** WORK TO BE COMPLETED **
From the listing below, extract every line containing "turquoise".

══════

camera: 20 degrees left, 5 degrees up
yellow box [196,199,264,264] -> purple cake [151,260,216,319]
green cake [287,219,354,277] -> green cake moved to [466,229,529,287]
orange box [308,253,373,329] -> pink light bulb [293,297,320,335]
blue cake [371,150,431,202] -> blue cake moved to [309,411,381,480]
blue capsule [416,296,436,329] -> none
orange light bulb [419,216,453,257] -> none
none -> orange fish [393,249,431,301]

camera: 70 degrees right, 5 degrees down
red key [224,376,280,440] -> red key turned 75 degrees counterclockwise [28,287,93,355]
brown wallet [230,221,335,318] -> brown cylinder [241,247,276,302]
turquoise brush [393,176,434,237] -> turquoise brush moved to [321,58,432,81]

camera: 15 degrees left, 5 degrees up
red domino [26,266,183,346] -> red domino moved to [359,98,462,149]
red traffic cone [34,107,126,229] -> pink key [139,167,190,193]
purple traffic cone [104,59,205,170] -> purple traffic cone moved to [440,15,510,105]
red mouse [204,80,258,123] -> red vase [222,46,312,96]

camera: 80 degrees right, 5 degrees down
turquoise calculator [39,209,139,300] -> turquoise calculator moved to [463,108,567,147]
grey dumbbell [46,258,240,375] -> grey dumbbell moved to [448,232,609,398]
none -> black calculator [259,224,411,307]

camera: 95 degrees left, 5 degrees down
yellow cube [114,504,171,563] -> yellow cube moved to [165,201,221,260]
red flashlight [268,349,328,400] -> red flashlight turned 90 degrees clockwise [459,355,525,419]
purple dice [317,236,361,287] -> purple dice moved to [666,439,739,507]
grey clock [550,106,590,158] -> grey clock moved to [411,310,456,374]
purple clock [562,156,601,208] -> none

══════

** WRITTEN ANSWER **
turquoise brush [393,176,434,237] -> turquoise brush moved to [321,58,432,81]
turquoise calculator [39,209,139,300] -> turquoise calculator moved to [463,108,567,147]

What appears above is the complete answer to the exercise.